#### Dataset extract
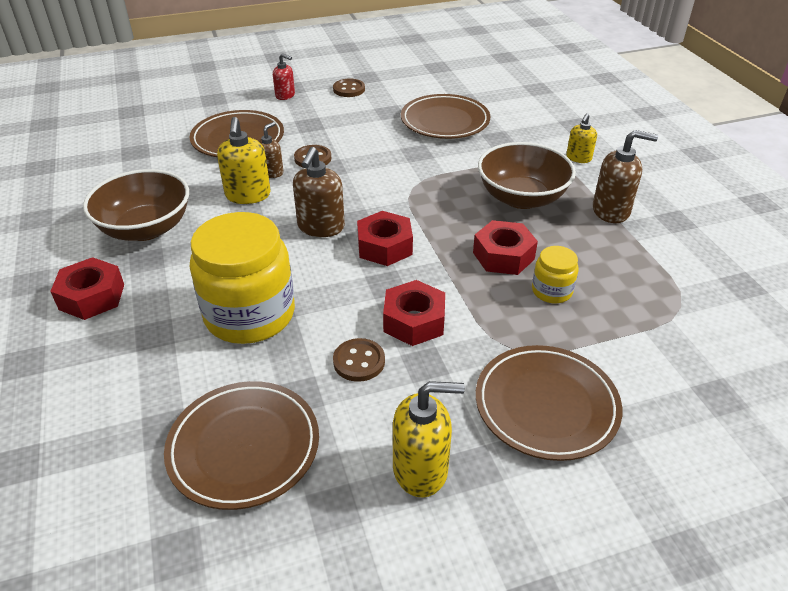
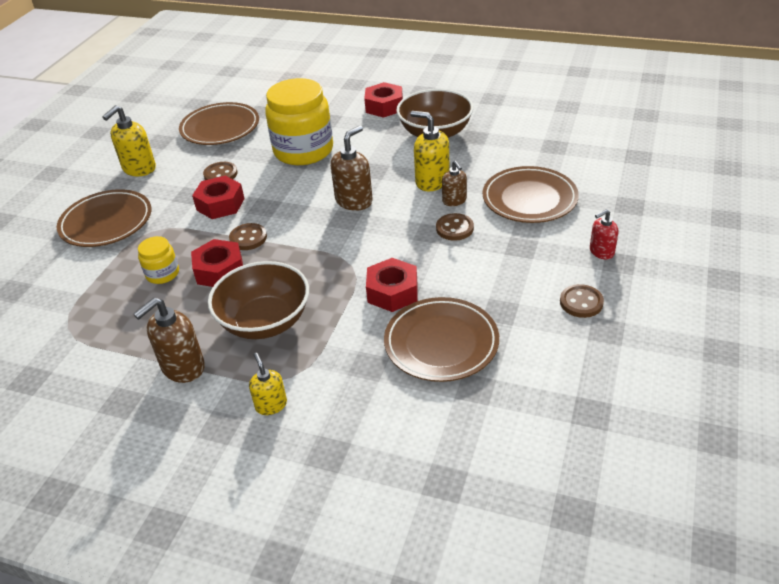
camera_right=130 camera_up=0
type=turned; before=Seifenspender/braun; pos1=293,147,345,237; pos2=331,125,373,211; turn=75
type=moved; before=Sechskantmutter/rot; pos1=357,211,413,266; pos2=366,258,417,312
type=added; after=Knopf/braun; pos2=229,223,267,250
########
What needs to be done: Copy out exactly the lines that run from the one holding "type=turned; before=Seifenspender/braun; pos1=293,147,345,237;" through the end of the data above.

Result:
type=turned; before=Seifenspender/braun; pos1=293,147,345,237; pos2=331,125,373,211; turn=75
type=moved; before=Sechskantmutter/rot; pos1=357,211,413,266; pos2=366,258,417,312
type=added; after=Knopf/braun; pos2=229,223,267,250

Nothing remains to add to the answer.